[Object matching data]

○ ○ ○

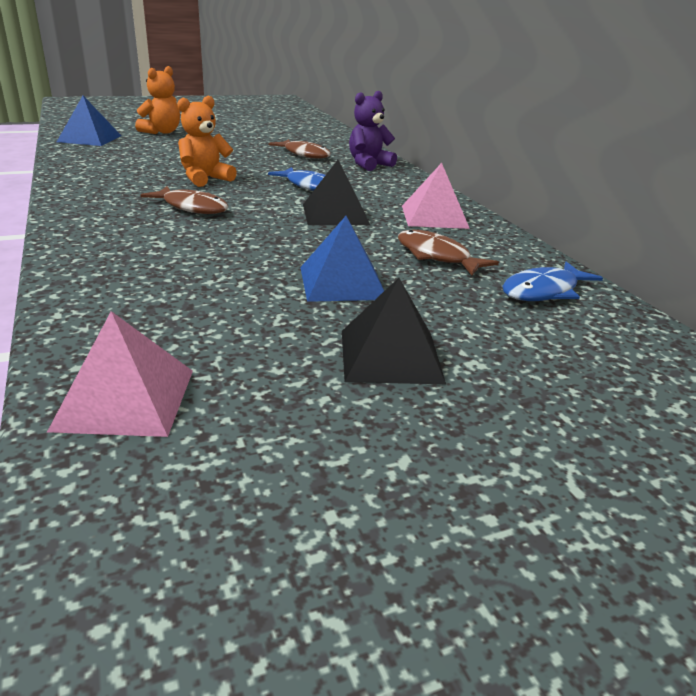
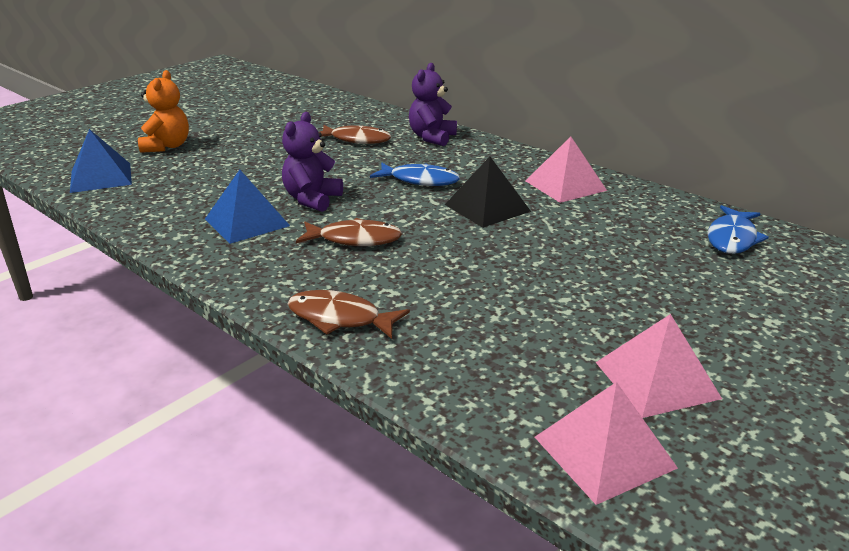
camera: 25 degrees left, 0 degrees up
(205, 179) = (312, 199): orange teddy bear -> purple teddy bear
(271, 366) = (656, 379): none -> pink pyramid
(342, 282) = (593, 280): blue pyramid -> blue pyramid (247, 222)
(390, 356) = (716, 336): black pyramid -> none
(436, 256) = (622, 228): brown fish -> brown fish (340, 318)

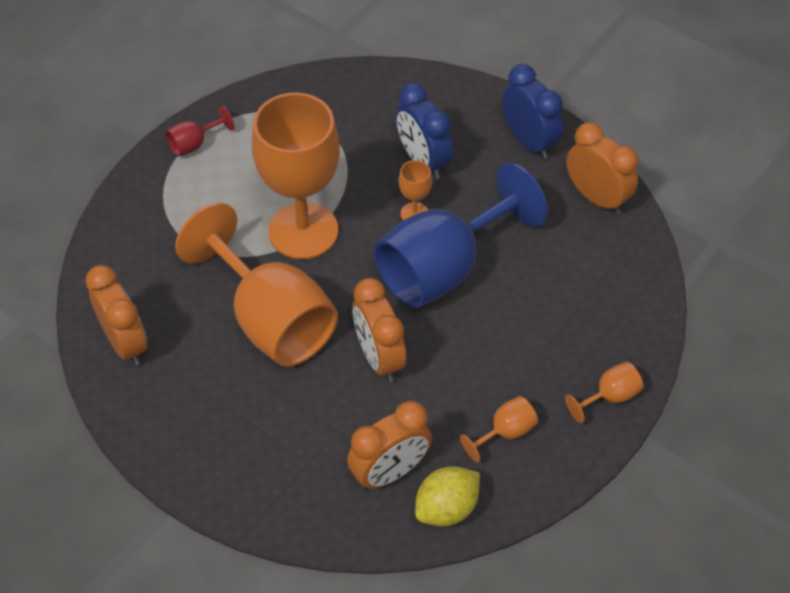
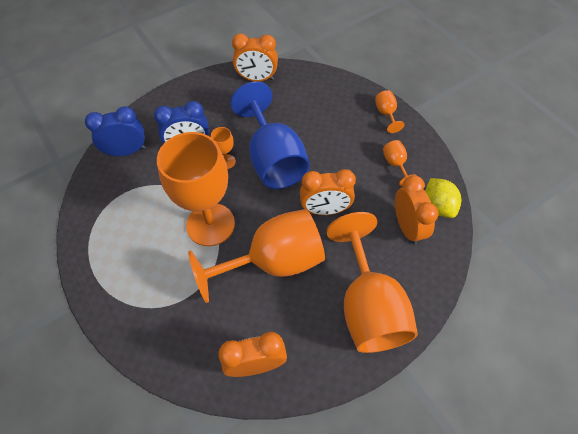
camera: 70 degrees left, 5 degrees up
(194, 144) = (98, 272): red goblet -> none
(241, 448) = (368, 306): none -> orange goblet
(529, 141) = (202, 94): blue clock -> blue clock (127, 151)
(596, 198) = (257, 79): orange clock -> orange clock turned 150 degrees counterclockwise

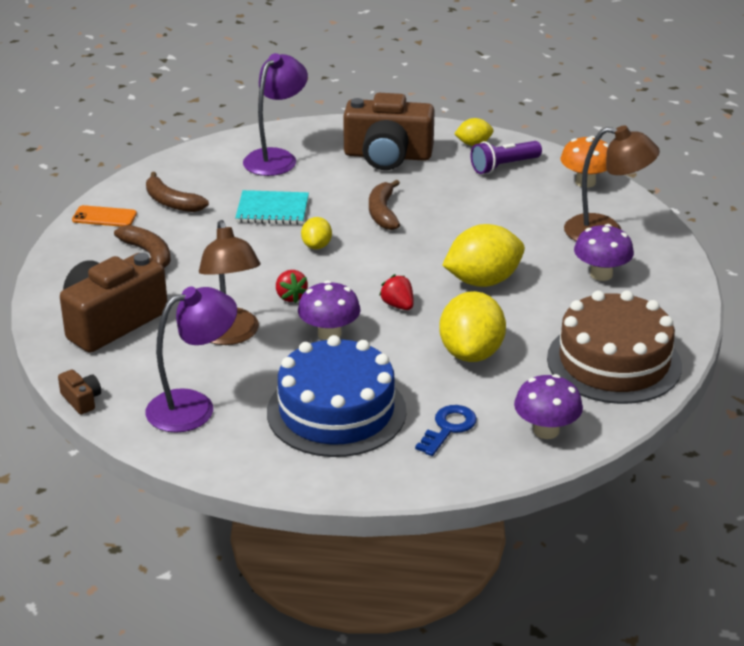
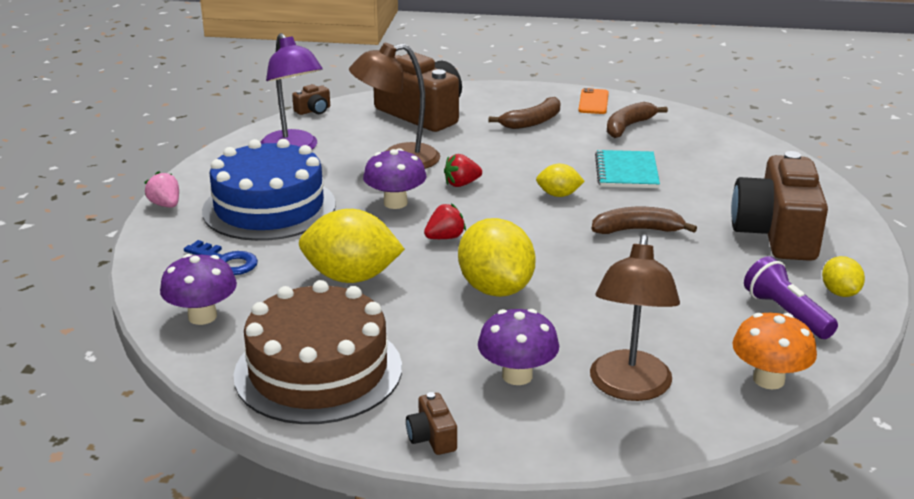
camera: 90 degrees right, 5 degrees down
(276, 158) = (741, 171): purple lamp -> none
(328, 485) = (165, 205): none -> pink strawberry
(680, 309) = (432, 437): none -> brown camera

○ ○ ○

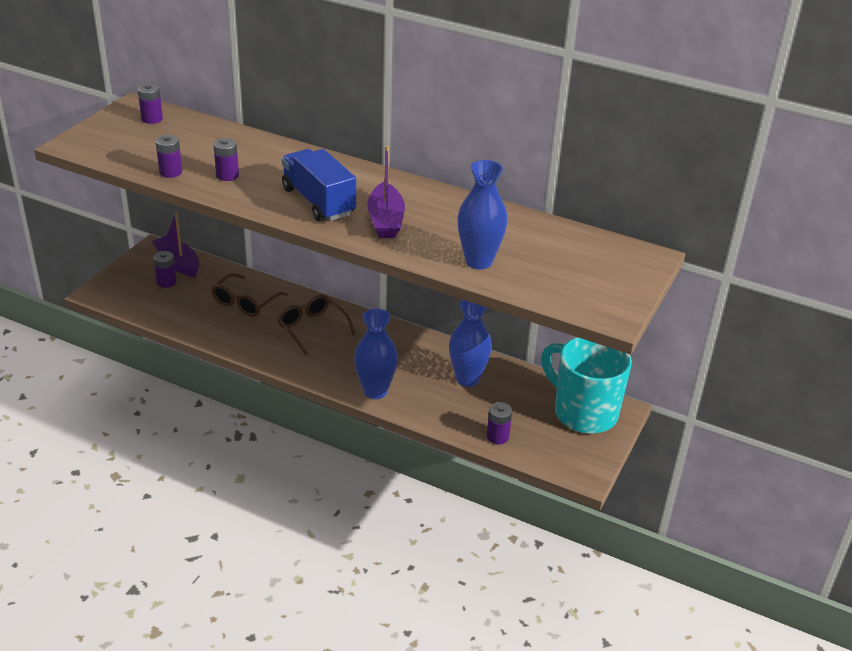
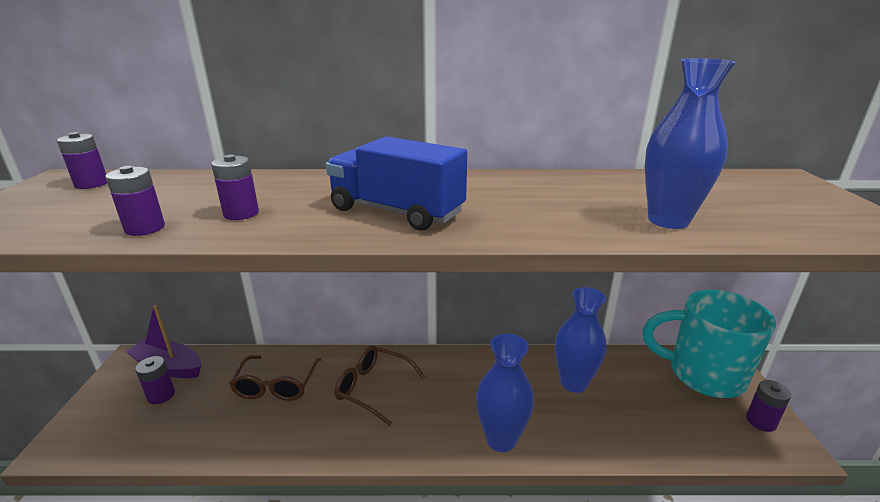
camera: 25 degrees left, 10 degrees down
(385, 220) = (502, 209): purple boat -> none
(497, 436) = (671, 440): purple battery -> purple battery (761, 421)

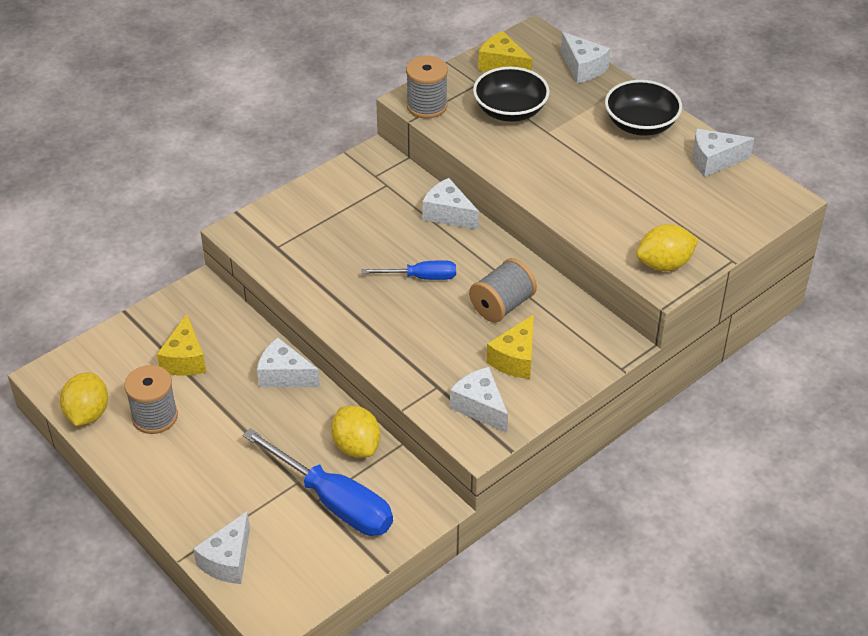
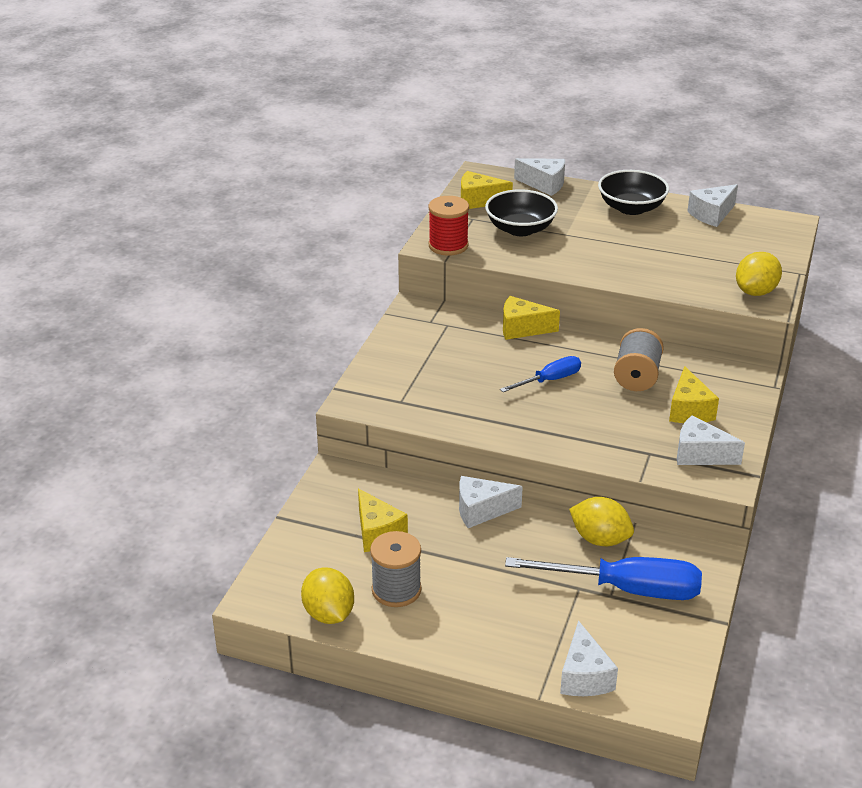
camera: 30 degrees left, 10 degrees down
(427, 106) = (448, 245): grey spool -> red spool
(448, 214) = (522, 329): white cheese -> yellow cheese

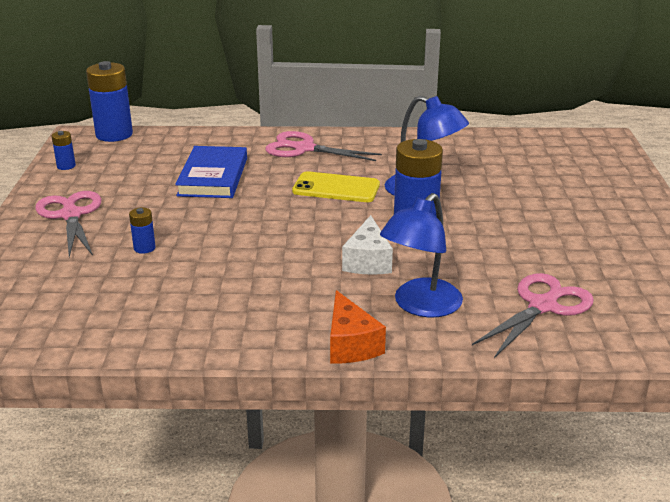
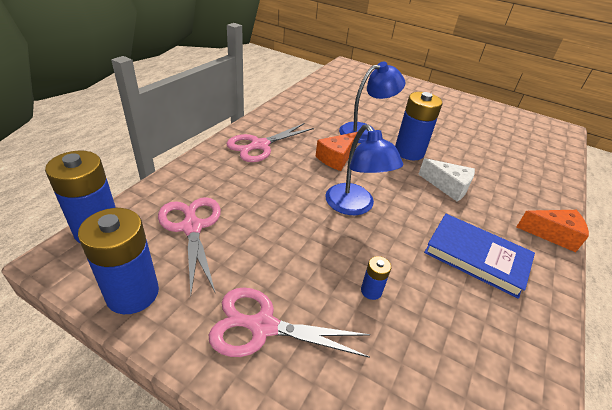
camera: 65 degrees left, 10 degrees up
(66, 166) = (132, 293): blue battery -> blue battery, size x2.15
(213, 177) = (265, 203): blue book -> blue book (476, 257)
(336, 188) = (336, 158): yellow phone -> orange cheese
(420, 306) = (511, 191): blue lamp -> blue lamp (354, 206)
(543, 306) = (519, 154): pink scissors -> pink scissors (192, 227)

○ ○ ○

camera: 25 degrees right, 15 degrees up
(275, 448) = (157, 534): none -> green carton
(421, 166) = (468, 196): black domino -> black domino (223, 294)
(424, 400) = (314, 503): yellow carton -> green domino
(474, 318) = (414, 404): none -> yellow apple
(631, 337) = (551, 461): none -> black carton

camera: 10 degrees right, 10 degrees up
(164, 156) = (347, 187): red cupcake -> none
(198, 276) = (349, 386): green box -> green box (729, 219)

○ ○ ○

### Required work
Only lines with the word "none" are wanted; pull each of them from the records.

### Answer to this exercise
(271, 366) = (656, 379): none -> pink pyramid
(390, 356) = (716, 336): black pyramid -> none
(194, 144) = (98, 272): red goblet -> none
(241, 448) = (368, 306): none -> orange goblet
(276, 158) = (741, 171): purple lamp -> none
(328, 485) = (165, 205): none -> pink strawberry
(680, 309) = (432, 437): none -> brown camera
(385, 220) = (502, 209): purple boat -> none
(275, 448) = (157, 534): none -> green carton
(474, 318) = (414, 404): none -> yellow apple
(631, 337) = (551, 461): none -> black carton
(164, 156) = (347, 187): red cupcake -> none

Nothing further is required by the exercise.